> [How to complete this task]
Return exactly the line that contains "(491, 331) = (465, 330): none" and all lines beneath it in the entries, through the very last one.

> [Material shown]
───

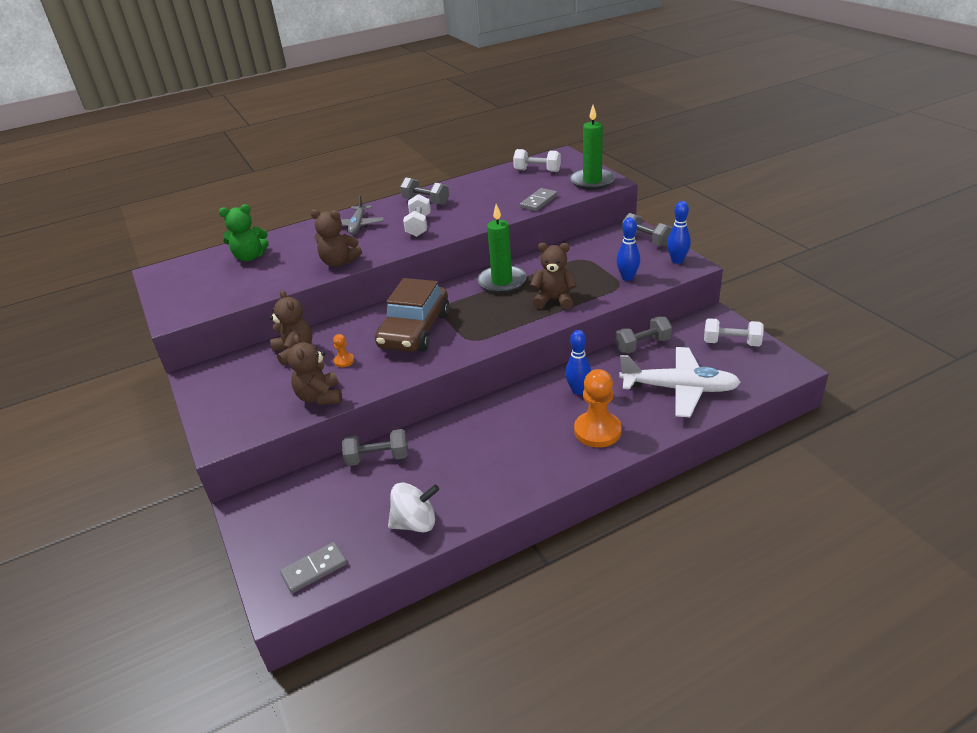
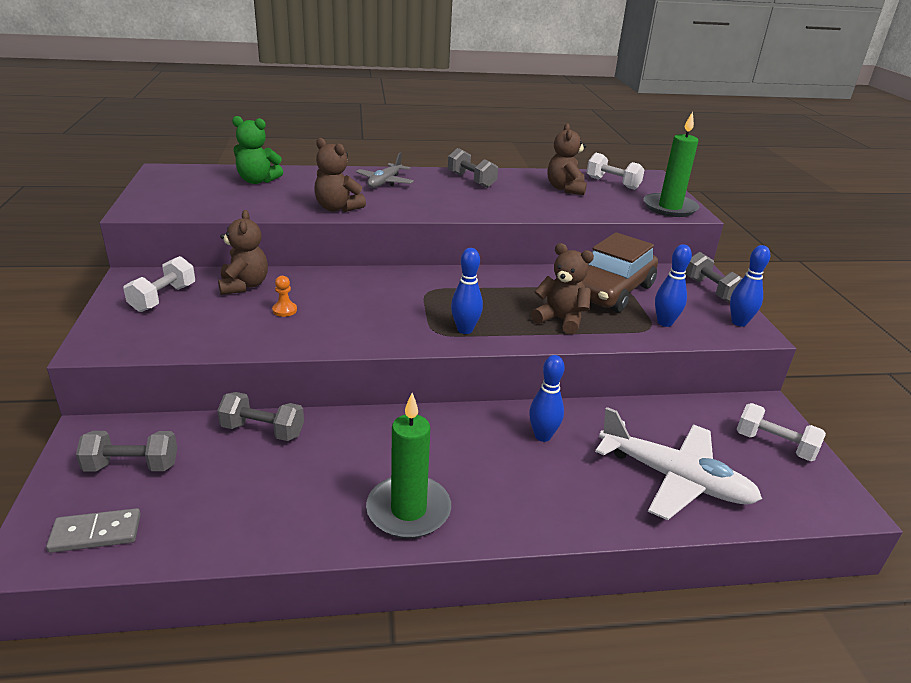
camera: 15 degrees right, 5 degrees down
(320, 397) = (230, 338): brown teddy bear -> brown teddy bear (565, 189)
(414, 330) = (382, 303): brown car -> brown car (610, 291)
(415, 523) = (246, 523): white spinning top -> none
(419, 226) = (446, 199): white dumbbell -> white dumbbell (163, 298)
(491, 331) = (465, 330): none -> blue bowling pin
(502, 282) = (512, 284): green candle -> green candle (408, 510)
(538, 201) = (594, 210): grey domino -> none
(597, 431) = (537, 494): orange pawn -> none
(642, 345) = (653, 410): grey dumbbell -> grey dumbbell (132, 466)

───

> [Response to the exercise]
(491, 331) = (465, 330): none -> blue bowling pin
(502, 282) = (512, 284): green candle -> green candle (408, 510)
(538, 201) = (594, 210): grey domino -> none
(597, 431) = (537, 494): orange pawn -> none
(642, 345) = (653, 410): grey dumbbell -> grey dumbbell (132, 466)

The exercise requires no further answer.